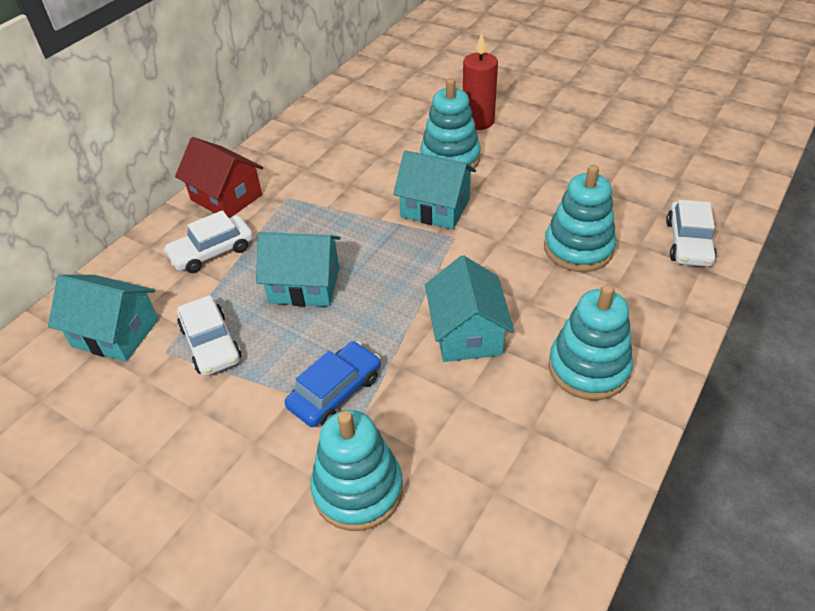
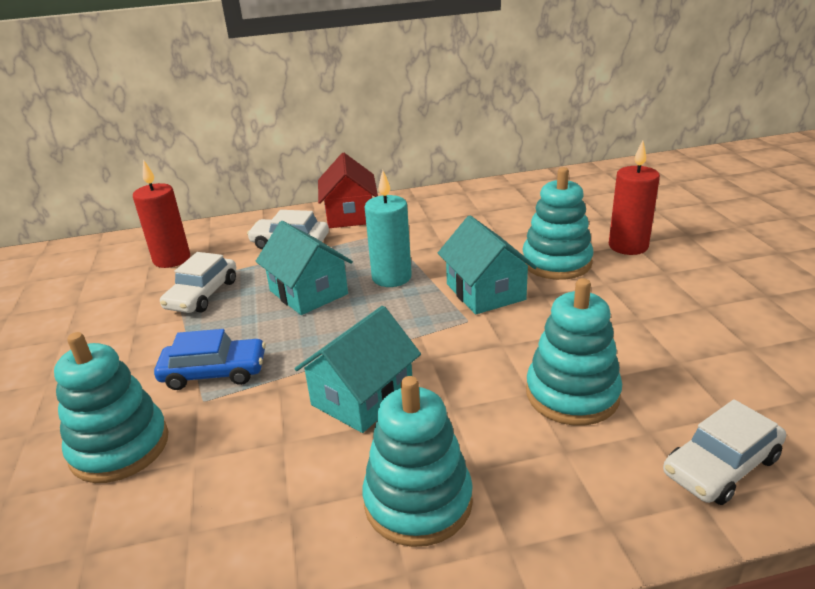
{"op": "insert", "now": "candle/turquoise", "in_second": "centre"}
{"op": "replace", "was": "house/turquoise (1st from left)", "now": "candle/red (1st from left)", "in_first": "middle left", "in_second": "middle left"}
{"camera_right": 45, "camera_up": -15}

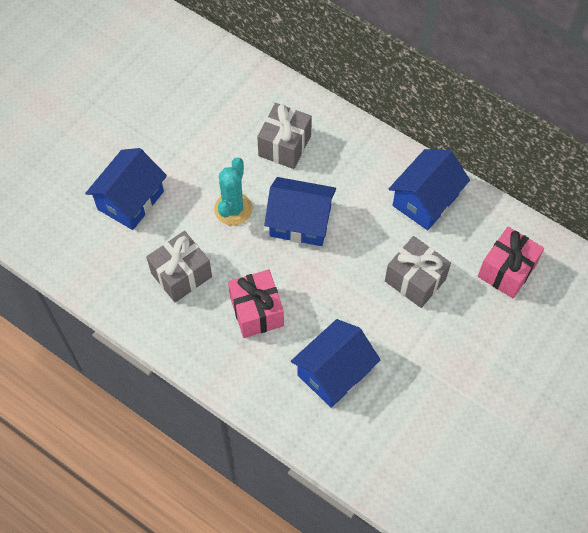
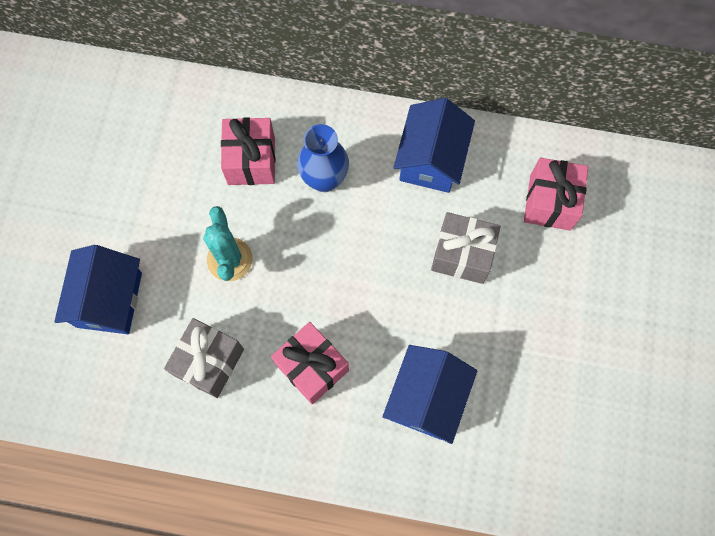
{"op": "delete", "was": "house/blue (2nd from left)", "in_first": "centre"}
{"op": "insert", "now": "vase/blue", "in_second": "top centre"}
{"op": "recolor", "was": "gift/grey (2nd from left)", "now": "gift/pink (1st from left)", "in_first": "top centre", "in_second": "top centre"}
{"camera_right": -25, "camera_up": 10}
◆ ◆ ◆ ◆ ◆
_TASK DESCRIPTION:_ Copy out every line of the data where the word "insert" occurs.

_ANSWER FOR THE TASK:_
{"op": "insert", "now": "candle/turquoise", "in_second": "centre"}
{"op": "insert", "now": "vase/blue", "in_second": "top centre"}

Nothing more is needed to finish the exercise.